▶ Provided data:
══════════════════════════════

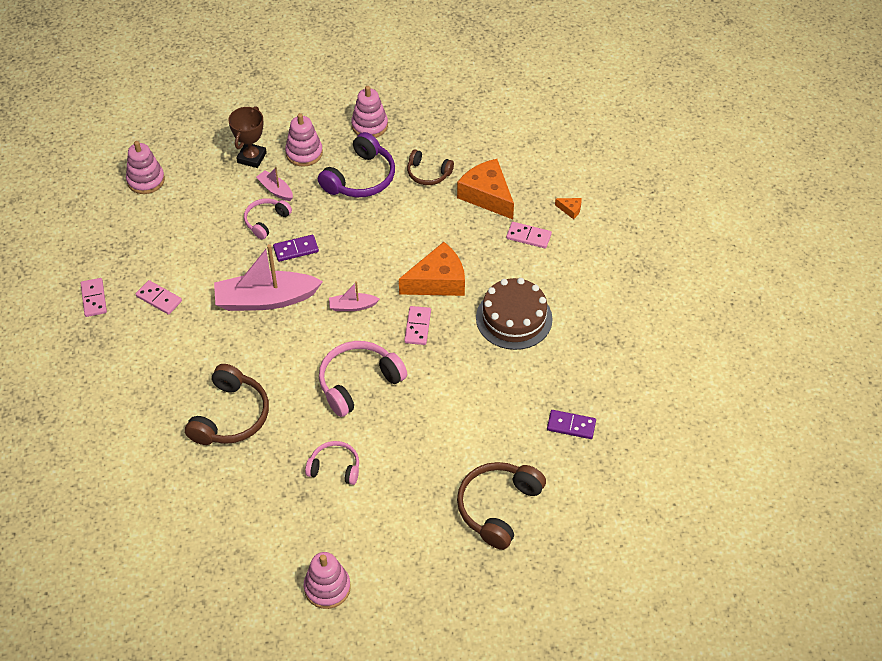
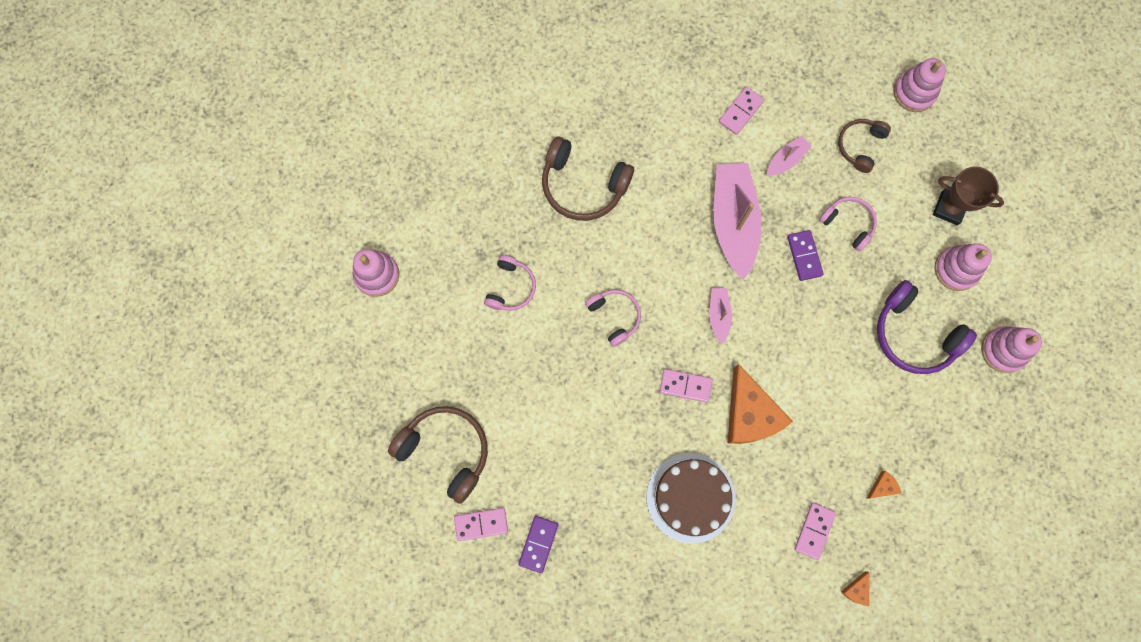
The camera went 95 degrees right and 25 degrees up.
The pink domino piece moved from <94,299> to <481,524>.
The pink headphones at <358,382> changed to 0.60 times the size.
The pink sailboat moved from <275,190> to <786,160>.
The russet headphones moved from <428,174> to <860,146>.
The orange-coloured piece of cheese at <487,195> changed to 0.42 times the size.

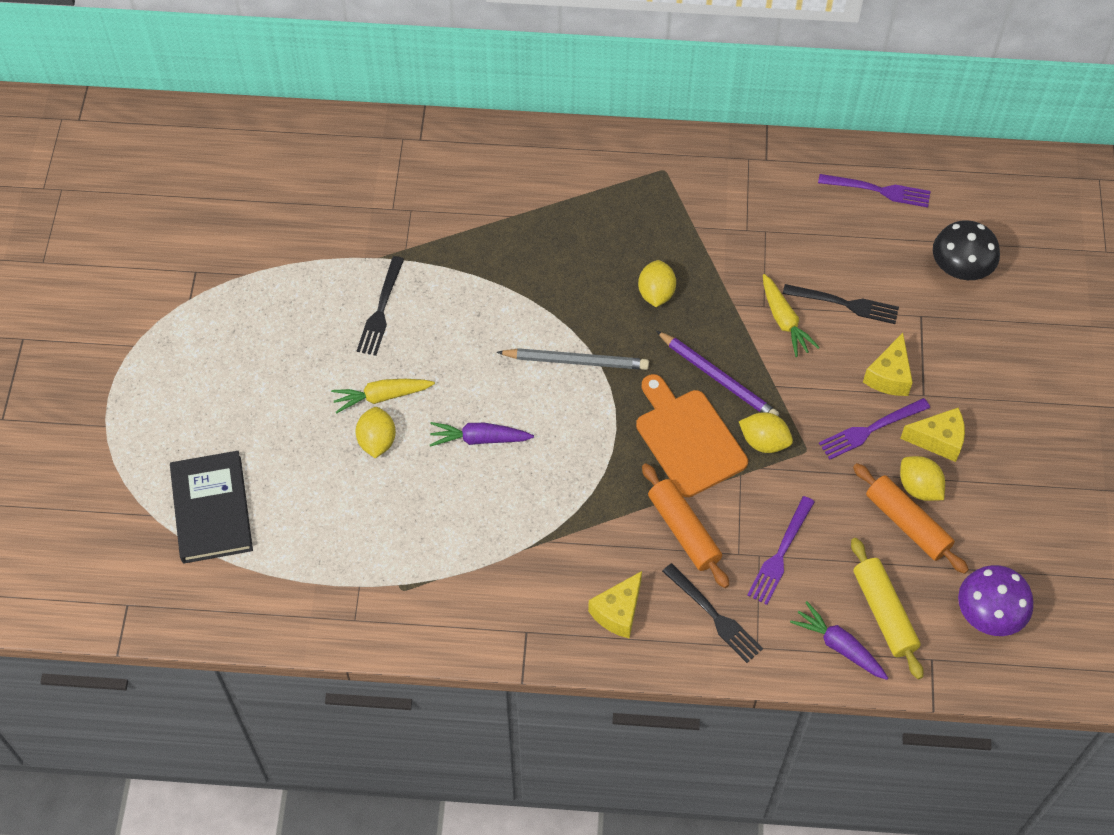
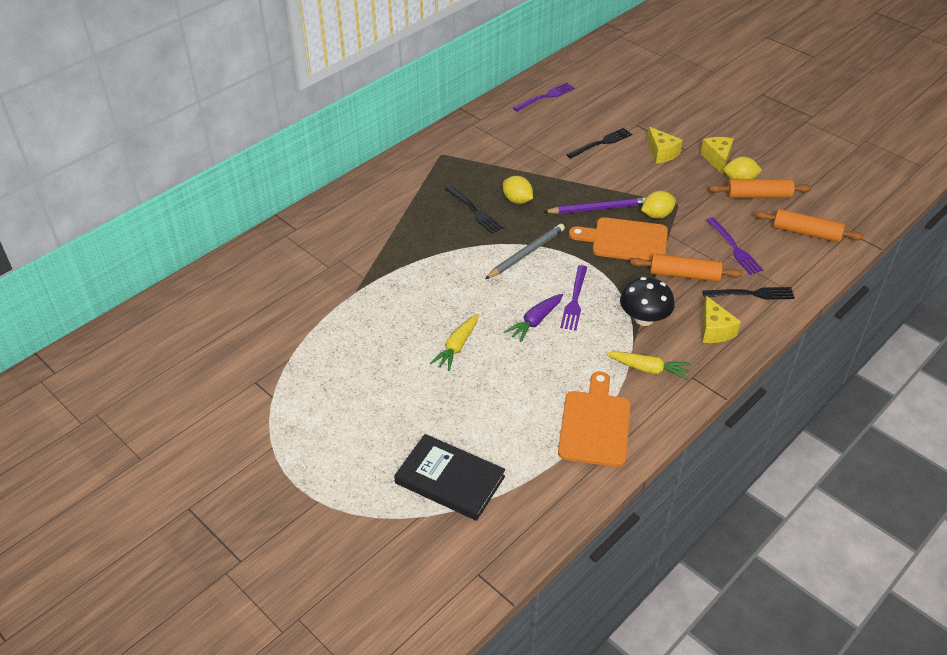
The camera went 50 degrees left and 15 degrees down.
The jet-black fork moved from <381,310> to <475,211>.
The orange-coloured bread board at <595,425> appeared.
The royal purple fork moved from <870,430> to <574,301>.
The yellow carrot moved from <784,321> to <648,369>.
The jet-black mushroom moved from <960,268> to <644,318>.
The yellow piece of cheese at <938,440> turned 45 degrees counterclockwise.
The yellow pastry roller at <883,613> became the orange-coloured pastry roller at <806,233>.
The yellow citrus fruit at <377,441> disappeared.
The royal purple carrot at <839,646> disappeared.
The royal purple mushroom at <988,614> disappeared.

══════════════════════════════

▶ Work to complete:
List every line above that contains the word "pink".

▶ Response:
The pink domino piece moved from <94,299> to <481,524>.
The pink headphones at <358,382> changed to 0.60 times the size.
The pink sailboat moved from <275,190> to <786,160>.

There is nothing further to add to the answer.